[WHAT IS NEEDED]:
Repeat exactly, and only, the lines of the entries below from the one with "(272, 208) = (412, 407): yellow" through the one with "(492, 200) = (106, 490): yellow", both ends included.

[EXTRACTED ENTRIES]:
------------------------------------
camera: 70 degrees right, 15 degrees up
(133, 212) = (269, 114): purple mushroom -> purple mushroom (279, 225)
------------------------------------
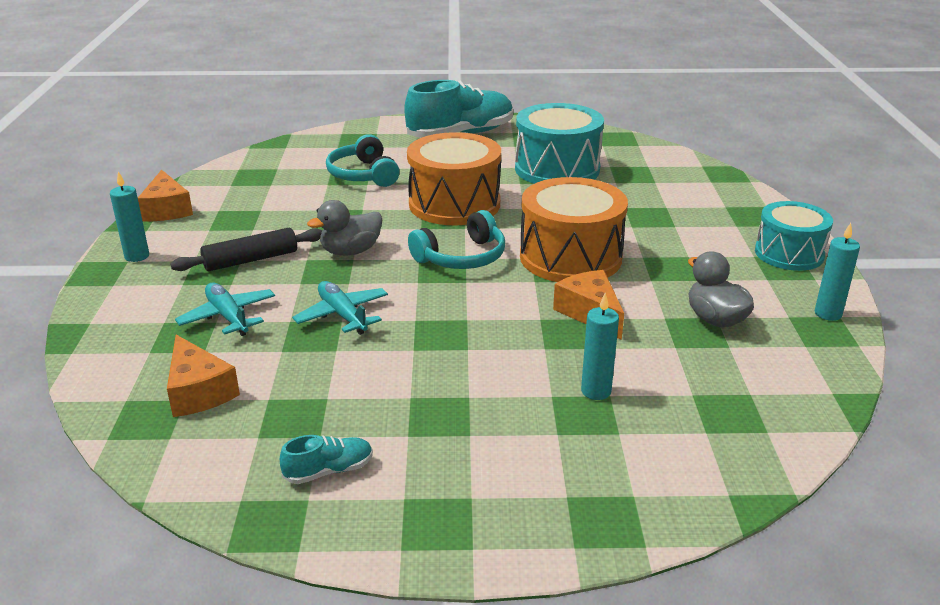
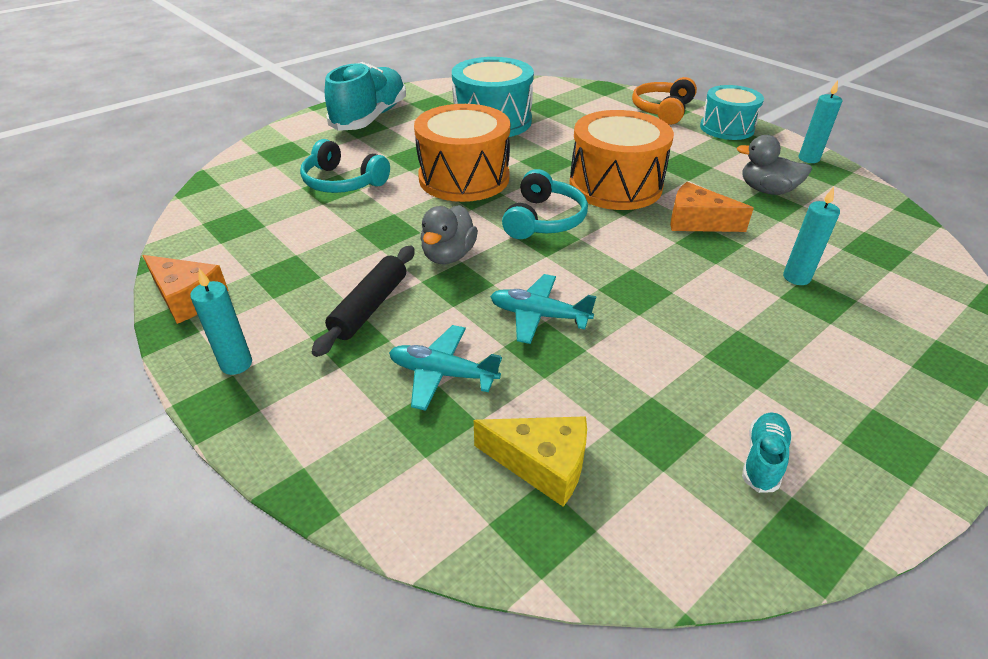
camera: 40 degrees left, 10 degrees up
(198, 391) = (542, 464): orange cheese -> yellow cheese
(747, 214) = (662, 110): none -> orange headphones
------------------------------------
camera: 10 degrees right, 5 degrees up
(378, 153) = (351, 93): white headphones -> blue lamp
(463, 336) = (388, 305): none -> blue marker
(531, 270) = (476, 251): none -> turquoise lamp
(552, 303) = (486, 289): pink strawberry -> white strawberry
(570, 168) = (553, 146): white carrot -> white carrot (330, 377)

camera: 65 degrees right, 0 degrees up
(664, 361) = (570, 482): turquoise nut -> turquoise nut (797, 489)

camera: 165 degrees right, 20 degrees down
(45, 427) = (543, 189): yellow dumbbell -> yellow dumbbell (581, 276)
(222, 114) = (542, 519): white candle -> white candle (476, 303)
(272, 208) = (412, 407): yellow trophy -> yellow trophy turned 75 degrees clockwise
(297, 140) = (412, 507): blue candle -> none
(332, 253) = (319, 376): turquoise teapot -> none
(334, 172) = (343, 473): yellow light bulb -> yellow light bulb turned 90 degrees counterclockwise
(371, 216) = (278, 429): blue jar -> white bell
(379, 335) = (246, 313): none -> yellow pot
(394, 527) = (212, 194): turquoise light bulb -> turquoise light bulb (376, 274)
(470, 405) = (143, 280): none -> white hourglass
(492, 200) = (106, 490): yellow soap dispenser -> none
------------------------------------
[EXERCISE ANSWER]:
(272, 208) = (412, 407): yellow trophy -> yellow trophy turned 75 degrees clockwise
(297, 140) = (412, 507): blue candle -> none
(332, 253) = (319, 376): turquoise teapot -> none
(334, 172) = (343, 473): yellow light bulb -> yellow light bulb turned 90 degrees counterclockwise
(371, 216) = (278, 429): blue jar -> white bell
(379, 335) = (246, 313): none -> yellow pot
(394, 527) = (212, 194): turquoise light bulb -> turquoise light bulb (376, 274)
(470, 405) = (143, 280): none -> white hourglass
(492, 200) = (106, 490): yellow soap dispenser -> none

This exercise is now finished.